START DATA TO EXAMINE

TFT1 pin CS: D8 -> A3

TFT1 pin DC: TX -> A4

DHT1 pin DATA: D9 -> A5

END DATA TO EXAMINE
START DATA TO EXAMINE

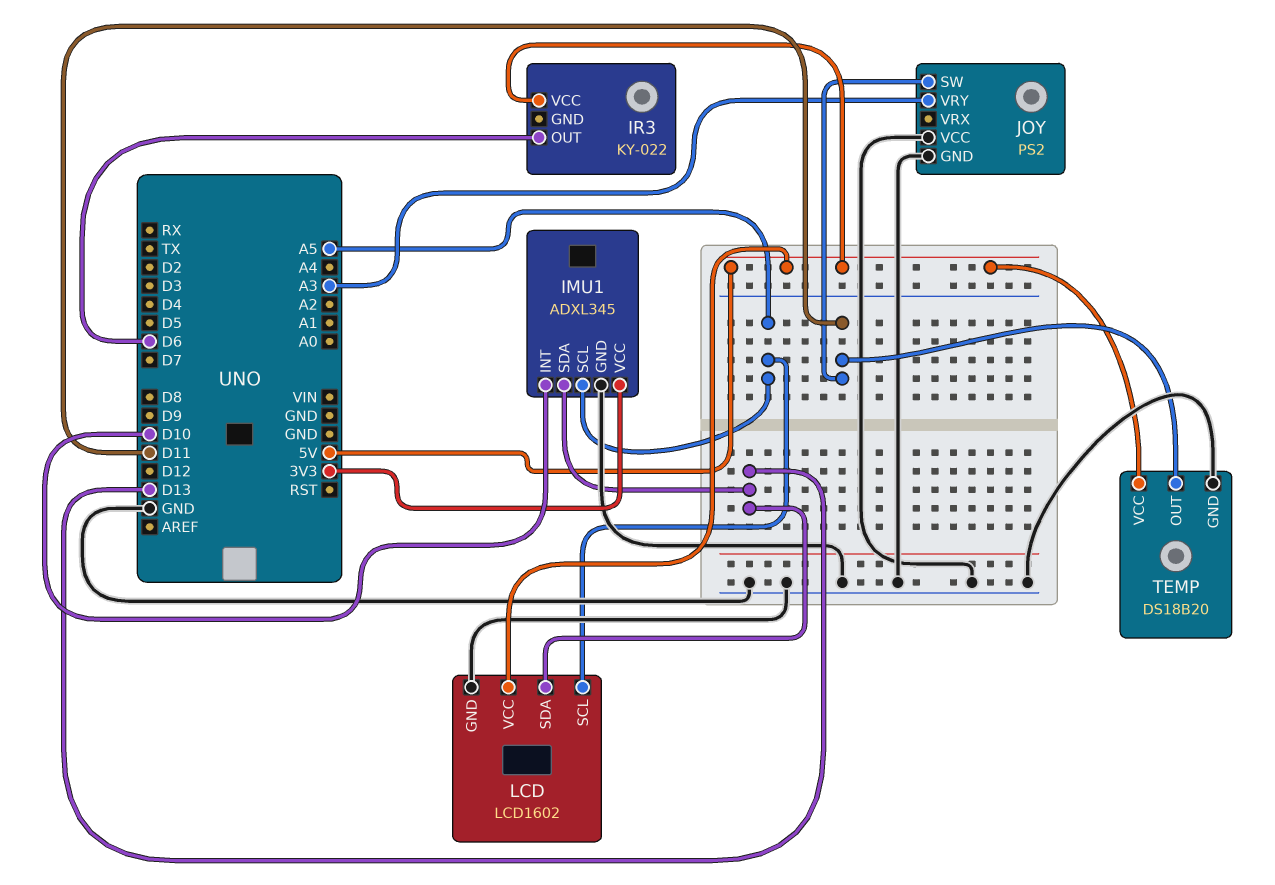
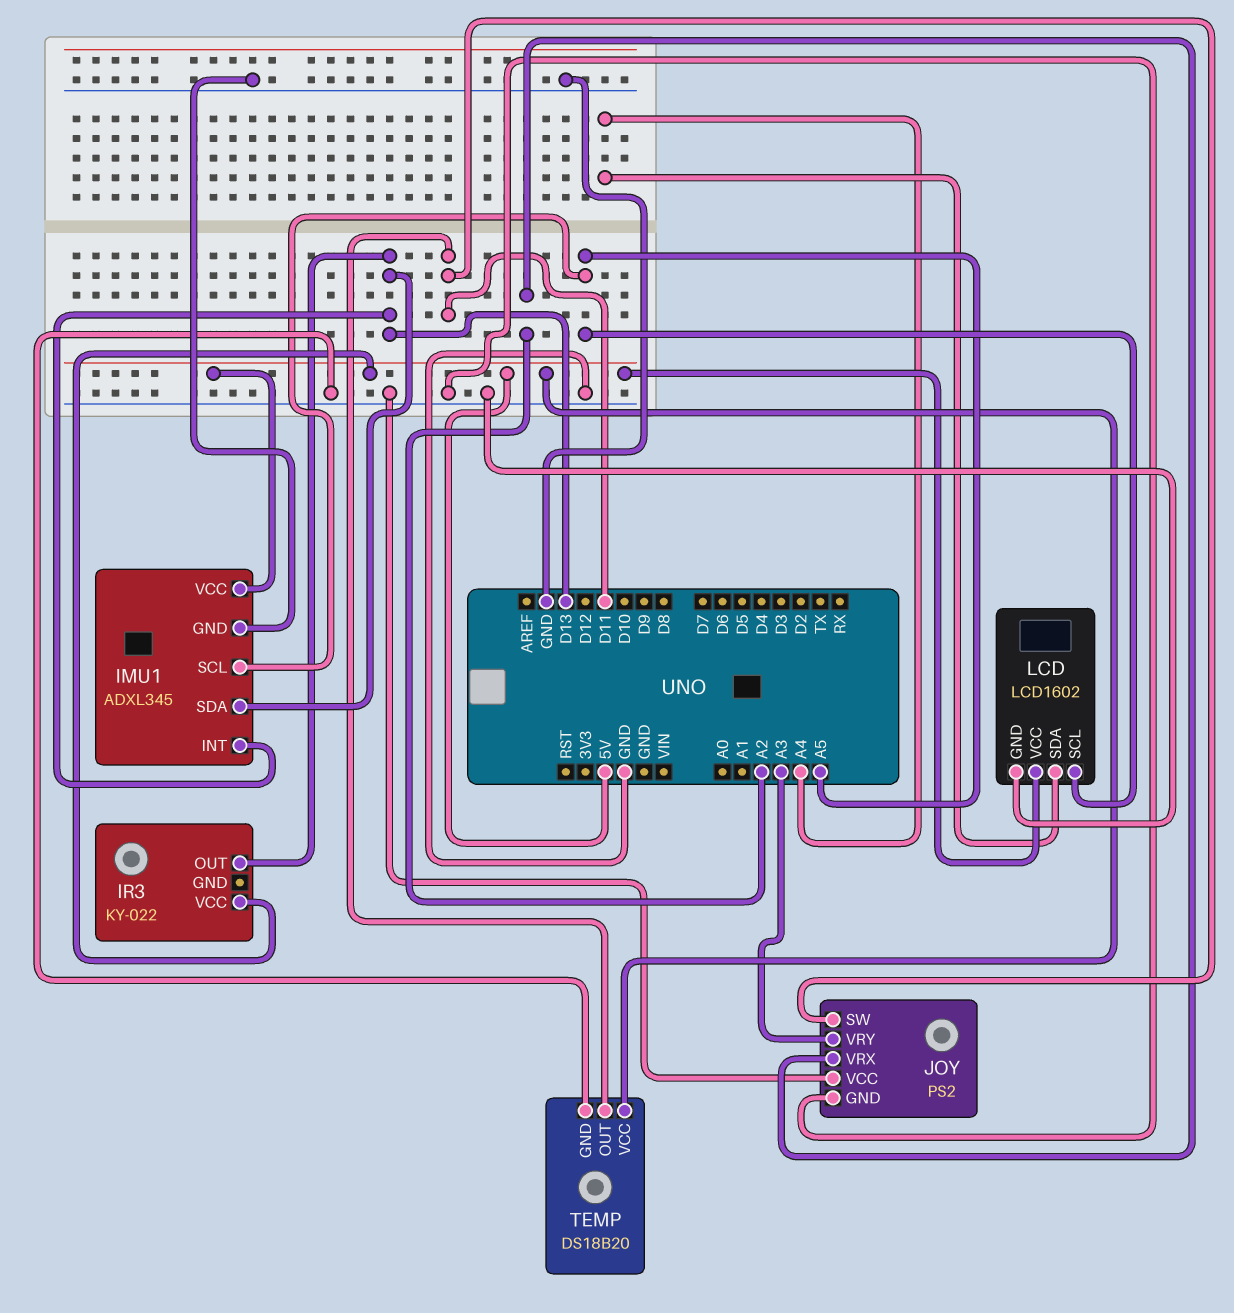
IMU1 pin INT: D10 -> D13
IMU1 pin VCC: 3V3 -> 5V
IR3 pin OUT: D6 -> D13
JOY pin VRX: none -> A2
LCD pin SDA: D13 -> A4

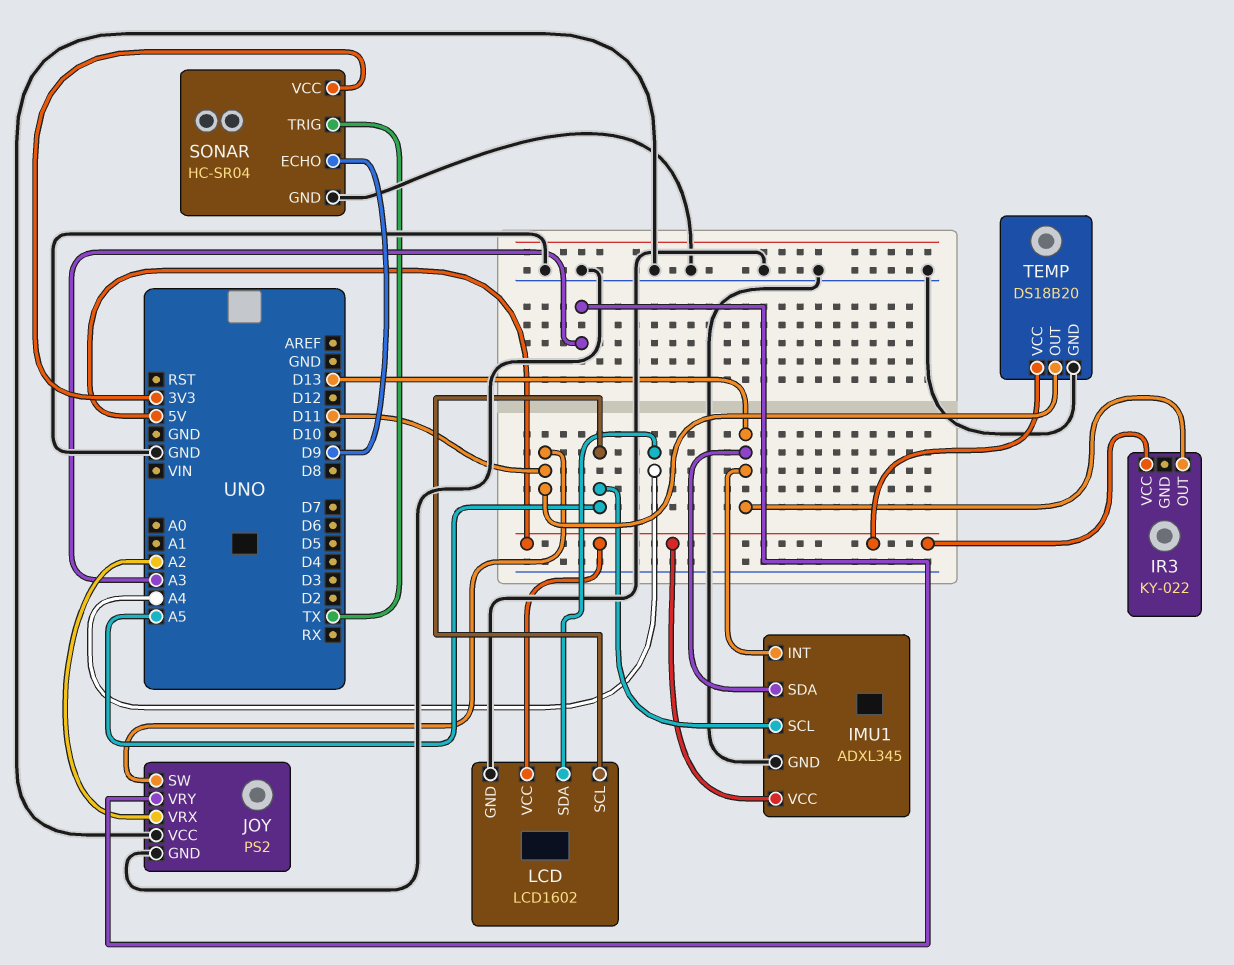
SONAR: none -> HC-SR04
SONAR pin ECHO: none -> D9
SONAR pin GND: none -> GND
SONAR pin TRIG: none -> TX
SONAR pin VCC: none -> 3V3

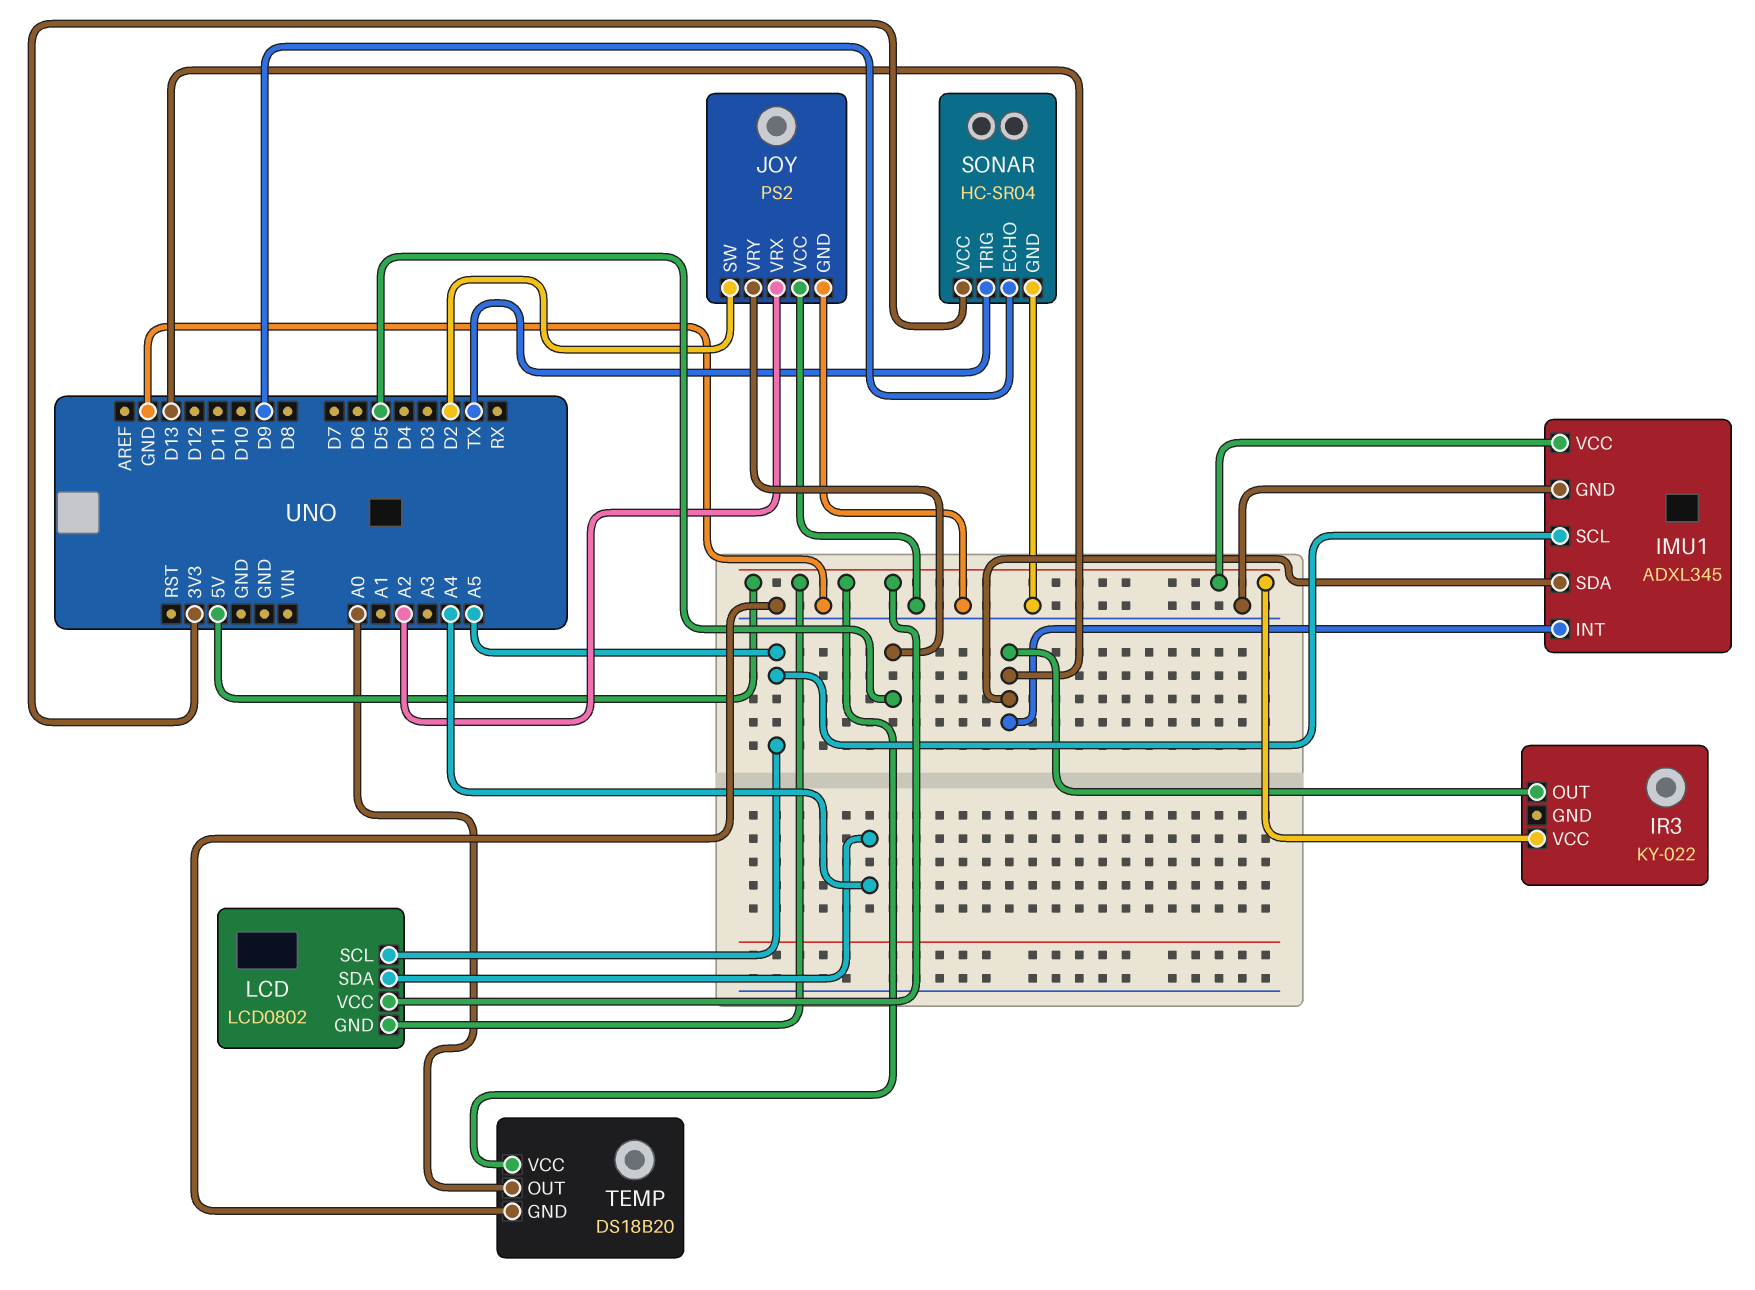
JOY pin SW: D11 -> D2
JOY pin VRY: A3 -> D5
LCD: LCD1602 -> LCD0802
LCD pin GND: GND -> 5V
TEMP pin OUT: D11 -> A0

END DATA TO EXAMINE
START DATA TO EXAMINE

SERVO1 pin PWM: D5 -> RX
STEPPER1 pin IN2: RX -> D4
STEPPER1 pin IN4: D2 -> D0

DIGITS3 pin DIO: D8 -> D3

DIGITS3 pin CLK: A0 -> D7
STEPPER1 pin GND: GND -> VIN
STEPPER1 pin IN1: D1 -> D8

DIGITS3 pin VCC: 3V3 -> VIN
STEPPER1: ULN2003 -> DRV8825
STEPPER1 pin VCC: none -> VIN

END DATA TO EXAMINE

**PROBLEM REQUIREMENTS:** The response should be the listing above, limited to the lines between the one holding "TFT1 pin CS: D8 -> A3" and the one holding "DHT1 pin DATA: D9 -> A5", inclusive, reproduced exactly.

**TASK RESPONSE:**
TFT1 pin CS: D8 -> A3

TFT1 pin DC: TX -> A4

DHT1 pin DATA: D9 -> A5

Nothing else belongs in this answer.